HOW TO COMPLETE THIS TASK:
Within the material below, find each line bearing the word "blue" and present it.

DATASET RECORDS:
#####

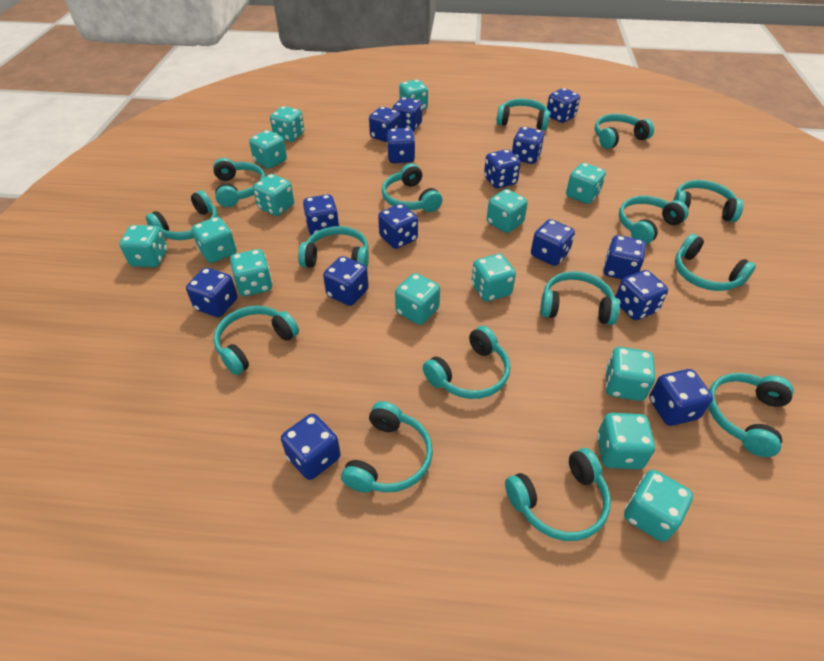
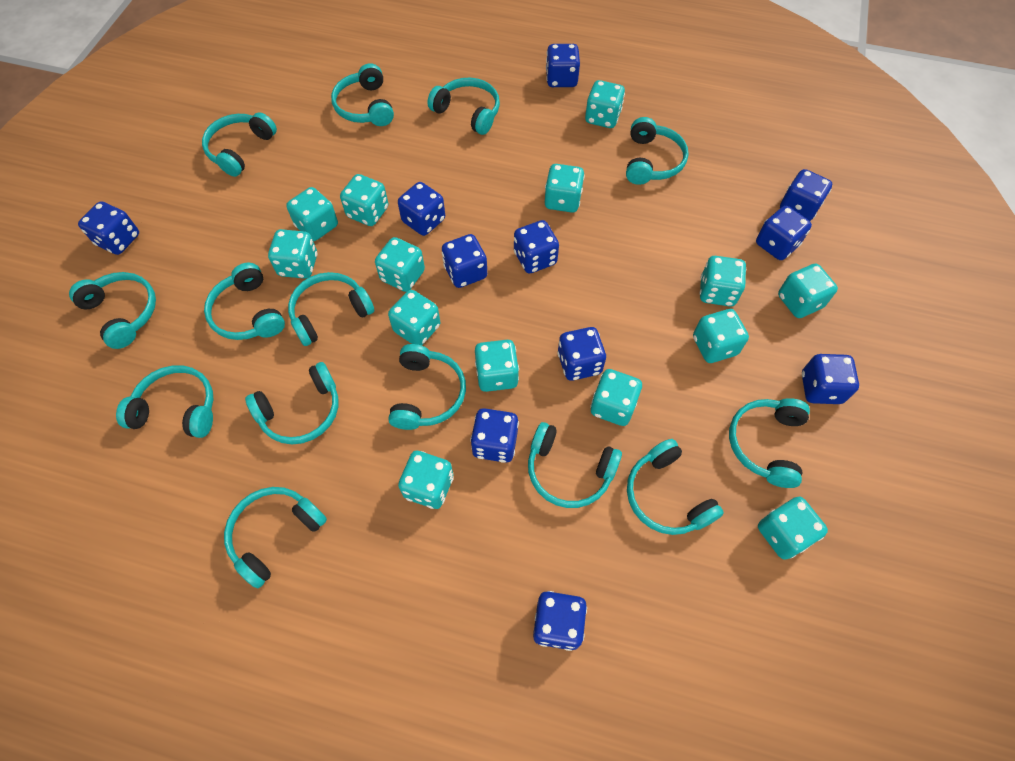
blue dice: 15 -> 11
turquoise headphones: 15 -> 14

#####

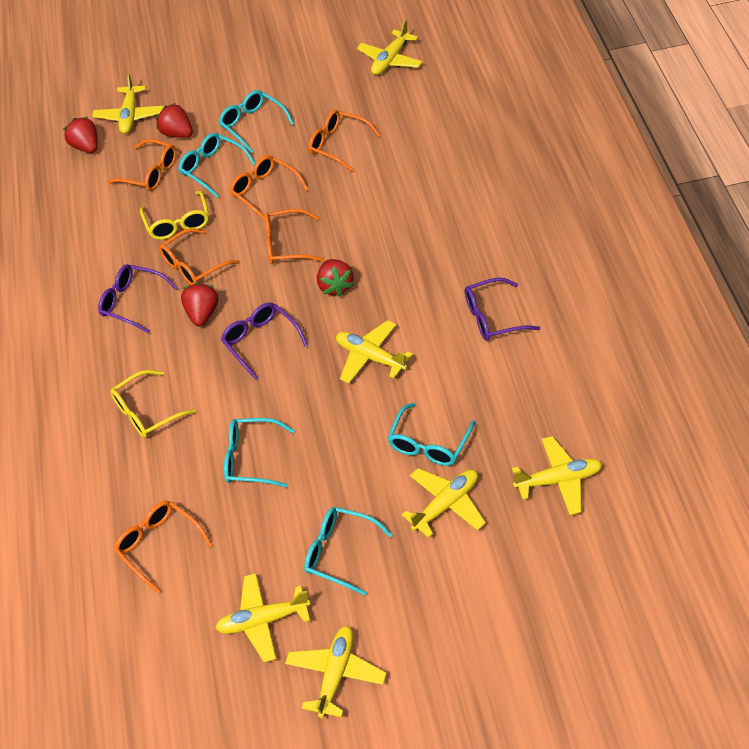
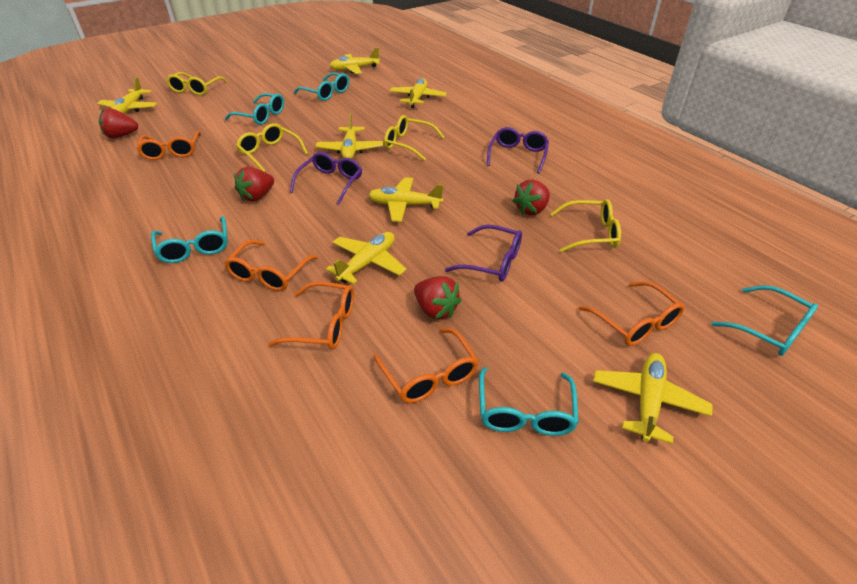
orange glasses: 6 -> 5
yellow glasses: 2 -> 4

#####

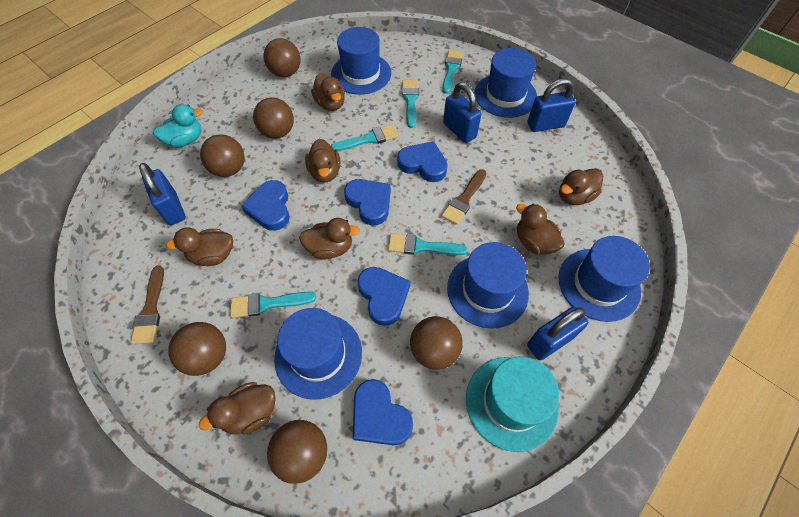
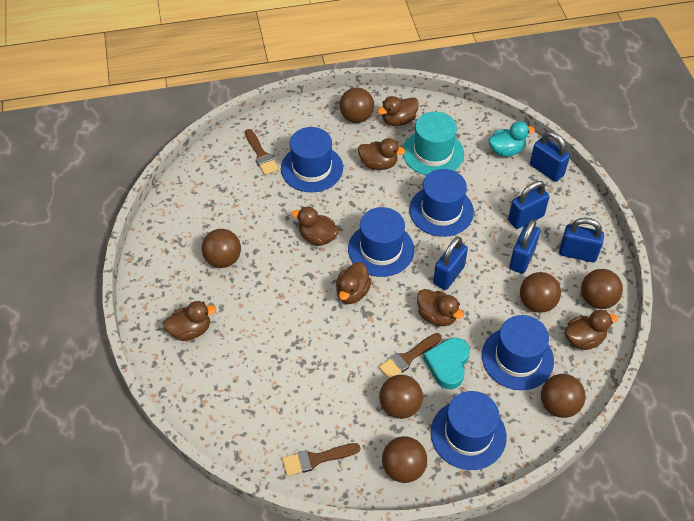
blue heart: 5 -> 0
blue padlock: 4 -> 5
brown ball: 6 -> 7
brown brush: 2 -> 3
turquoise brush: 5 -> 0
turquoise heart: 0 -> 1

#####

TASK SOLUTION:
blue dice: 15 -> 11
blue heart: 5 -> 0
blue padlock: 4 -> 5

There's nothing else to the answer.